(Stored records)
┌────────
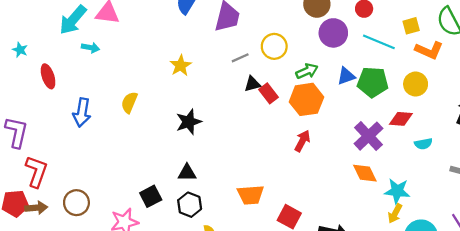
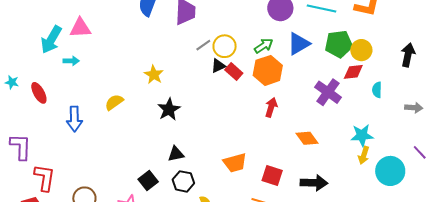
yellow circle: (274, 46) -> (225, 46), moved
cyan star: (20, 50) -> (12, 82), moved
yellow star: (181, 66) -> (154, 75), moved
blue triangle: (346, 76) -> (299, 44), size x1.4
green pentagon: (373, 82) -> (339, 44), moved
yellow circle: (416, 84) -> (361, 50), moved
yellow semicircle: (129, 102) -> (114, 102), turned 42
cyan semicircle: (423, 144) -> (377, 90), turned 112
orange diamond: (365, 173) -> (307, 138), moved

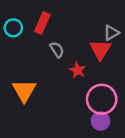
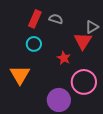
cyan circle: (13, 28) -> (34, 44), moved
gray semicircle: (57, 50) -> (56, 19), moved, turned -40
purple circle: (100, 121) -> (59, 100), moved, size x1.5

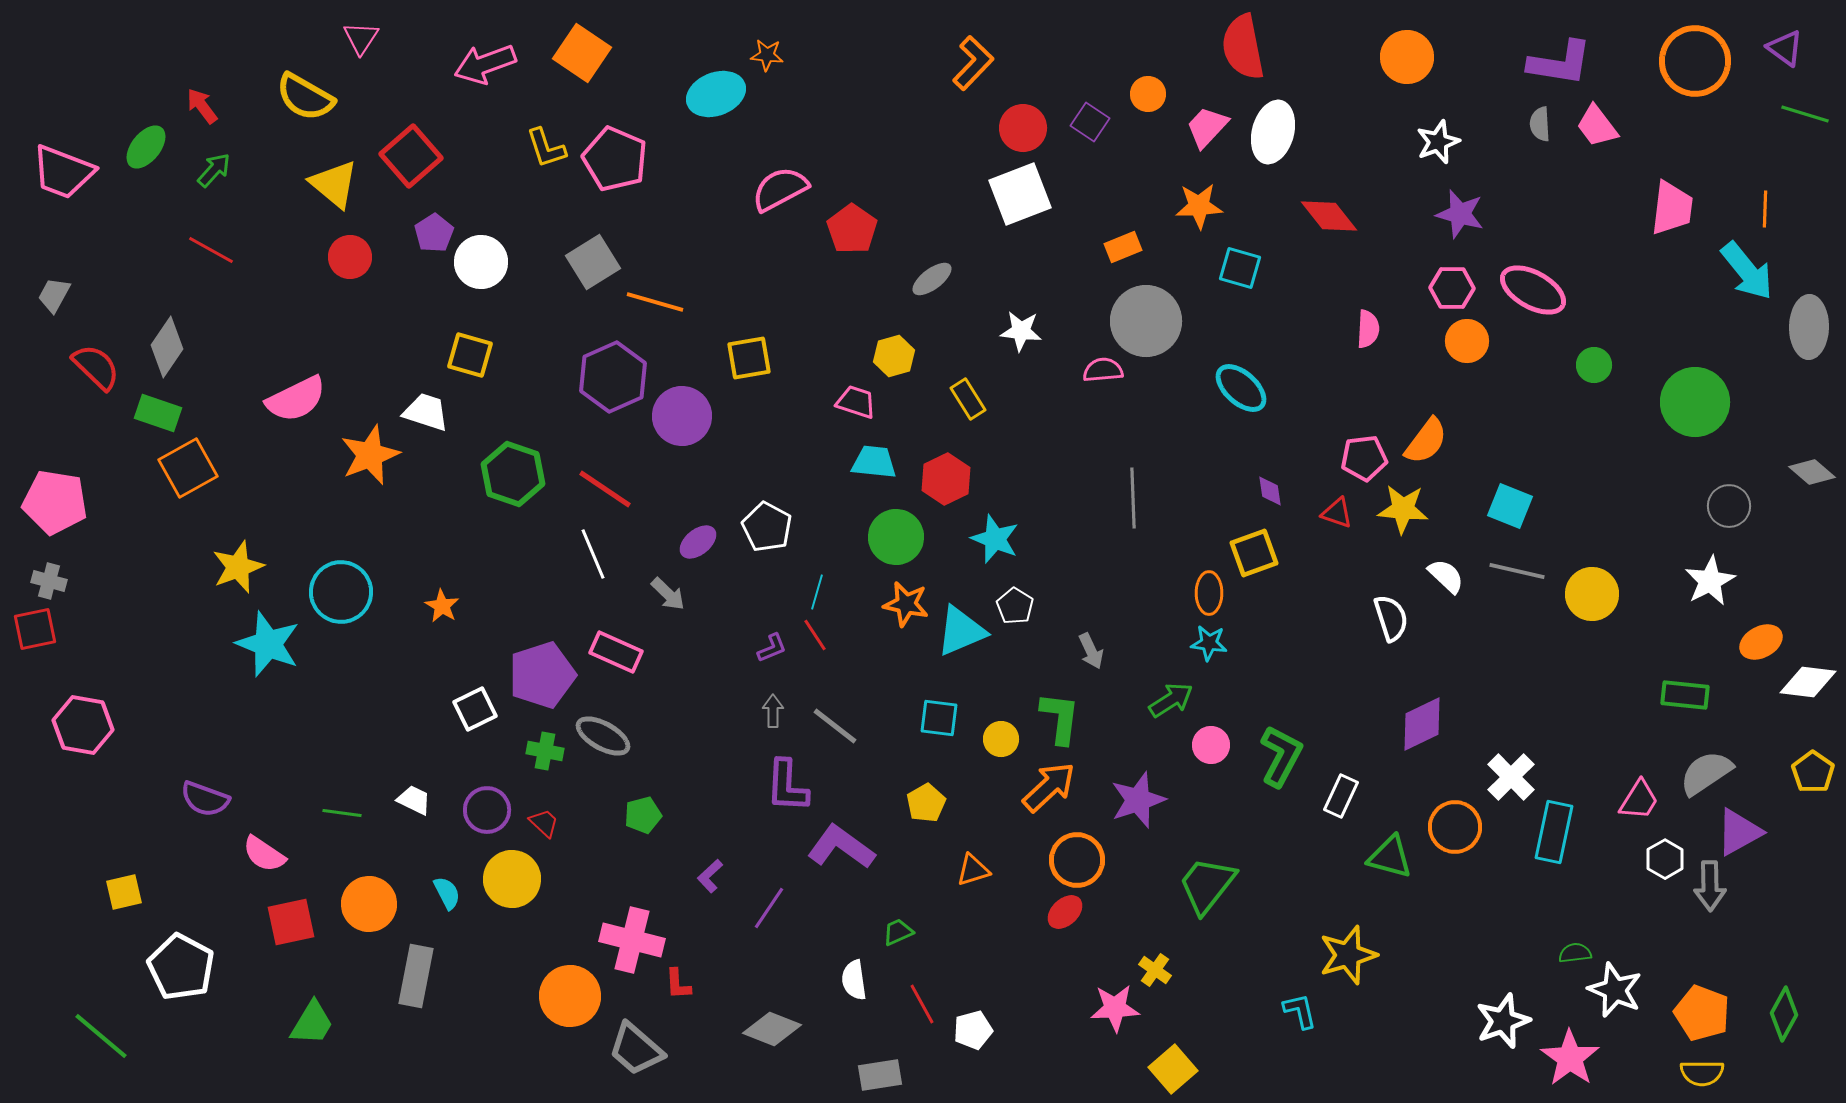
└────────
*REQUIRED ACTION:* Leave out the pictures, and write out exactly the lines from the line containing "yellow circle: (416, 84) -> (361, 50), moved" through the end of the records above.

*SOLUTION TO THIS TASK:*
yellow circle: (416, 84) -> (361, 50), moved
yellow semicircle: (129, 102) -> (114, 102), turned 42
cyan semicircle: (423, 144) -> (377, 90), turned 112
orange diamond: (365, 173) -> (307, 138), moved

cyan circle: (13, 28) -> (34, 44), moved
gray semicircle: (57, 50) -> (56, 19), moved, turned -40
purple circle: (100, 121) -> (59, 100), moved, size x1.5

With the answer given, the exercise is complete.